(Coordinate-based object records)
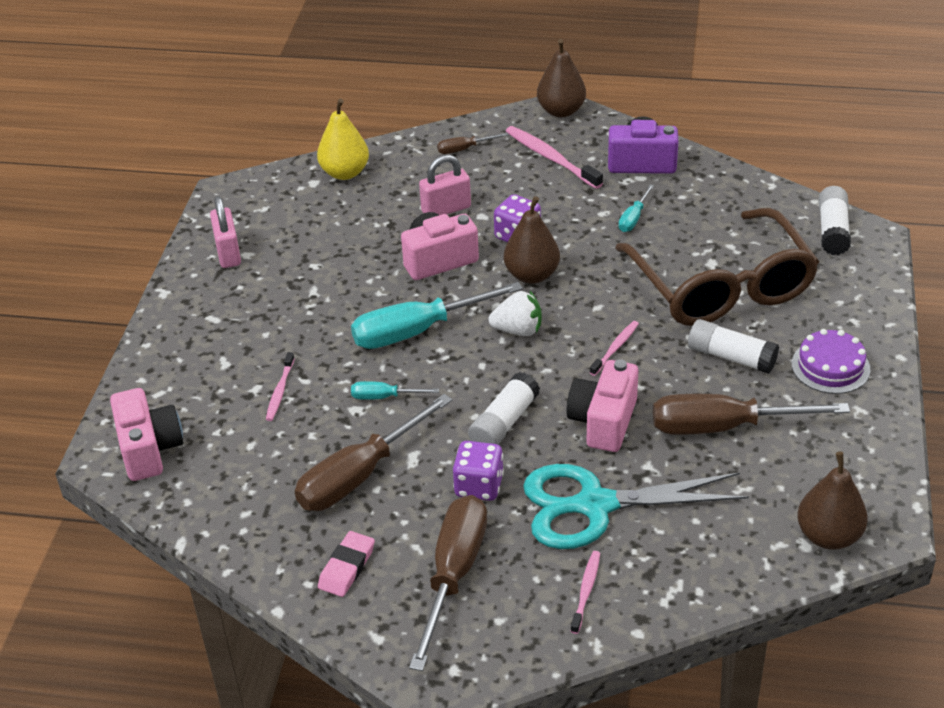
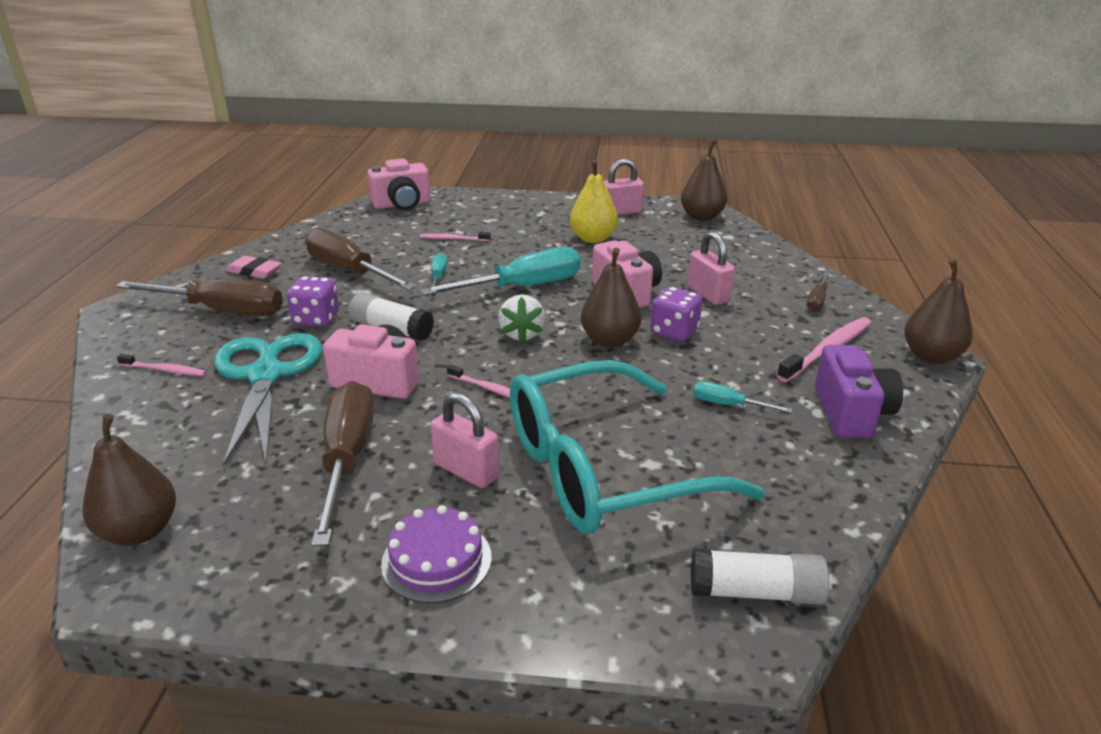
camera: 85 degrees right, 10 degrees down
(258, 195) = (702, 217): none -> brown pear
(345, 173) = (748, 247): yellow pear -> yellow pear (593, 238)
(417, 331) = (522, 287): turquoise screwdriver -> turquoise screwdriver turned 90 degrees clockwise
(464, 149) = (817, 300): brown screwdriver -> brown screwdriver turned 135 degrees counterclockwise
(721, 286) = (603, 469): brown glasses -> turquoise glasses
(731, 357) = (466, 470): white glue stick -> pink padlock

--- What you should do ---
If a line in the records holds the string "turned", copy it.

--- Solution for this problem ---
(417, 331) = (522, 287): turquoise screwdriver -> turquoise screwdriver turned 90 degrees clockwise
(464, 149) = (817, 300): brown screwdriver -> brown screwdriver turned 135 degrees counterclockwise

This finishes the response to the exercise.